> [Work to complete] Pull every "plane" line out of the data below.

> [Supplied material]
- - - -

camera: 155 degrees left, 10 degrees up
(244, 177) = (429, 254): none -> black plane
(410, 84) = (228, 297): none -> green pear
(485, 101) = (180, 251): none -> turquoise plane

- - - -

> [Answer space]
(244, 177) = (429, 254): none -> black plane
(485, 101) = (180, 251): none -> turquoise plane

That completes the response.